* **Source records**:
==*==
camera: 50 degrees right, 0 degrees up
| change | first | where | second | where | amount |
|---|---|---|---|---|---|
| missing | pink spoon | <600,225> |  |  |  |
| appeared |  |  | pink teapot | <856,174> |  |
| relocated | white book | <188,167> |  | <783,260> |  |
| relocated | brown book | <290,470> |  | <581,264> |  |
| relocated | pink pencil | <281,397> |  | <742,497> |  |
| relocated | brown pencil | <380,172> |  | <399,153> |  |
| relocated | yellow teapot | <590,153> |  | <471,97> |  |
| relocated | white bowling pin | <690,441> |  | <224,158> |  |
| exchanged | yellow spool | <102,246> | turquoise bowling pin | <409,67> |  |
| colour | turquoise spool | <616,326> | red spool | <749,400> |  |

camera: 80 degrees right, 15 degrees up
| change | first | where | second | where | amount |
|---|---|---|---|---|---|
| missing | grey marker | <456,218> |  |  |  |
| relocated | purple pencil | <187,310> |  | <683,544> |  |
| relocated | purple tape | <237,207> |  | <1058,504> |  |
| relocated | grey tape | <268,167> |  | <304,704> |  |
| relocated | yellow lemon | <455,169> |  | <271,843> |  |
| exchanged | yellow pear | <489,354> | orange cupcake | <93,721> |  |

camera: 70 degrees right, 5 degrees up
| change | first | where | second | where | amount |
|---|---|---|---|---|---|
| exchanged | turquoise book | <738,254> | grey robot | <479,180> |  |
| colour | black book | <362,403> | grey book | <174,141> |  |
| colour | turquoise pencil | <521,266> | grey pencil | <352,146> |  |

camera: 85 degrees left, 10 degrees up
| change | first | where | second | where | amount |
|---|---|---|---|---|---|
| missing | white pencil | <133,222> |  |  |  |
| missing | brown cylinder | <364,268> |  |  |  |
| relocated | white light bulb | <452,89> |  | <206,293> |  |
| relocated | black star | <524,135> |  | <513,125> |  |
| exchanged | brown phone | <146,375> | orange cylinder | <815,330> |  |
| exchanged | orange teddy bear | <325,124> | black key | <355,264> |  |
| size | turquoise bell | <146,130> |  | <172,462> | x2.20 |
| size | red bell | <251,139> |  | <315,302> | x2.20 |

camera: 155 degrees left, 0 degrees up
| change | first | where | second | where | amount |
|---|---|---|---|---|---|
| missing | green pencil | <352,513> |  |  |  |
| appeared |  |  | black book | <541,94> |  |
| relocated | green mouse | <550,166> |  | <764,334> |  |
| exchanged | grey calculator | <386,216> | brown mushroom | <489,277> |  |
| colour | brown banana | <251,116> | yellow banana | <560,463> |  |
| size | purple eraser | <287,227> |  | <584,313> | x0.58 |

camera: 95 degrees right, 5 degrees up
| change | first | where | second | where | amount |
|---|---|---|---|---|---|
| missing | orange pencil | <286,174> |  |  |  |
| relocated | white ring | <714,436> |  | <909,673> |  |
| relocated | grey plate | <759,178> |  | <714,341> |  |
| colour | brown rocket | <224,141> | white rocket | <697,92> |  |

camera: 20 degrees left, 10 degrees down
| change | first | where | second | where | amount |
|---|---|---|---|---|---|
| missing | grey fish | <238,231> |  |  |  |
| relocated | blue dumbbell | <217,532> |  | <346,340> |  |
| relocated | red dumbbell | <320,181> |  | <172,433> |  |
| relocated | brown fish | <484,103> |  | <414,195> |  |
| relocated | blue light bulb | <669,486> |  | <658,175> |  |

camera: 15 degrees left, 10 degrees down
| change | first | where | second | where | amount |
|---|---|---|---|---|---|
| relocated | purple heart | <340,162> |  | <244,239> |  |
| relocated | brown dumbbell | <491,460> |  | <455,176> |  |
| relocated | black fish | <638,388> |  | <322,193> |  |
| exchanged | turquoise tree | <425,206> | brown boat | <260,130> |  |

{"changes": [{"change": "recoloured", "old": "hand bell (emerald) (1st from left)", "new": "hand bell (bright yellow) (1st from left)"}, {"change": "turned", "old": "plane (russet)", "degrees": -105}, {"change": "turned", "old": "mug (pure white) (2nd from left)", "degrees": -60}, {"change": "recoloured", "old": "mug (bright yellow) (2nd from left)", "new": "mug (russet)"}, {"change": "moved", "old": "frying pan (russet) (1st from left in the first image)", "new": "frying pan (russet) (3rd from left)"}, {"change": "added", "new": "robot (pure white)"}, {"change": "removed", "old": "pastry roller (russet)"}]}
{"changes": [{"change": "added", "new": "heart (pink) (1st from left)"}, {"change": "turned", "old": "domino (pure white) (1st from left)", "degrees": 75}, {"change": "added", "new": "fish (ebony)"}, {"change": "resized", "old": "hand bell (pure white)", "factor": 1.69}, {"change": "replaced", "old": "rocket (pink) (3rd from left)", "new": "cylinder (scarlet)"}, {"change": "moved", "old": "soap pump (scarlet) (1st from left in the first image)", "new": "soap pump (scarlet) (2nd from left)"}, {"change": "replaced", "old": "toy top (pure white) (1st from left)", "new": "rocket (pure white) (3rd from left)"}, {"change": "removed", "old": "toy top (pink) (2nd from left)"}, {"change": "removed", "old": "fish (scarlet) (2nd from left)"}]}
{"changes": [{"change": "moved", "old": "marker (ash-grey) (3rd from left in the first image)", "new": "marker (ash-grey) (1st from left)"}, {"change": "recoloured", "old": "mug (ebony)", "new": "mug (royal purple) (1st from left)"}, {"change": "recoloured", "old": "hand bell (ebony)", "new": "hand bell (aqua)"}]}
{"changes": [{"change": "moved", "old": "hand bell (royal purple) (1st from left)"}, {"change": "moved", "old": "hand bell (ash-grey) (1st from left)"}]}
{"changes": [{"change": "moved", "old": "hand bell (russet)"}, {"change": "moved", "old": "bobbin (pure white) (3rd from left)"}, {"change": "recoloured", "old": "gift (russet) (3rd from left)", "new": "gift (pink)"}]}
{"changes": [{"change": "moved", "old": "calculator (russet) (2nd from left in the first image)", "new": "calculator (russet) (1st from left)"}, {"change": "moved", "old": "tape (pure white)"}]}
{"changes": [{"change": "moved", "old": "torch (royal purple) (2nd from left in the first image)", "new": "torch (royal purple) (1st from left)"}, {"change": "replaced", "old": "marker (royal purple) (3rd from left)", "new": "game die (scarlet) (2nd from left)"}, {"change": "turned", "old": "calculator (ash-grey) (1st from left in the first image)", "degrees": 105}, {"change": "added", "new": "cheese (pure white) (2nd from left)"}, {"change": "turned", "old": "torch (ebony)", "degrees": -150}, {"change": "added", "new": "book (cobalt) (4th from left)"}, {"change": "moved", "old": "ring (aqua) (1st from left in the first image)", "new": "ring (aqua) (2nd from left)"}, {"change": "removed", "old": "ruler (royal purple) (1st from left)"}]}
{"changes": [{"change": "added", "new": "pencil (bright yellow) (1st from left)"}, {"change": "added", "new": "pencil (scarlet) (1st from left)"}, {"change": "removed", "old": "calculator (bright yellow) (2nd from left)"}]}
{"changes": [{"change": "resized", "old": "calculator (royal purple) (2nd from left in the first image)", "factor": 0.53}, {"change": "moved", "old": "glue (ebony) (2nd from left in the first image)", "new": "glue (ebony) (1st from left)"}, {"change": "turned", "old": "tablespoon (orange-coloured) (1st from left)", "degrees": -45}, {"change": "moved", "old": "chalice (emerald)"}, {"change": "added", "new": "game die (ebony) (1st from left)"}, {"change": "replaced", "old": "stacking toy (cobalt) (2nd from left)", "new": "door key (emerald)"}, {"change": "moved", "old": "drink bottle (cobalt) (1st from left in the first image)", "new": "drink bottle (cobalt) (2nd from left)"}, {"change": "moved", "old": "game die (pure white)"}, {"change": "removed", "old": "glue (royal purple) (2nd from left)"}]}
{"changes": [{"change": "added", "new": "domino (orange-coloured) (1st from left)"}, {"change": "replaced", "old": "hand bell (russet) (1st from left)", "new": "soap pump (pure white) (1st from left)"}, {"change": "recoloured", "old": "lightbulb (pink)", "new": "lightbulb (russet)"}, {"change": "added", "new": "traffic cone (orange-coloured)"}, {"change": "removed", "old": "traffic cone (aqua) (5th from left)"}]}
==*==
* **DIRECTIONS FOR THIS TASK**: Taking the entries above, write out exactly each line from the one holding "white book |" to the one holding "yellow teapot |", both included, and stop there.

* **COMPLETED TASK**:
| relocated | white book | <188,167> |  | <783,260> |  |
| relocated | brown book | <290,470> |  | <581,264> |  |
| relocated | pink pencil | <281,397> |  | <742,497> |  |
| relocated | brown pencil | <380,172> |  | <399,153> |  |
| relocated | yellow teapot | <590,153> |  | <471,97> |  |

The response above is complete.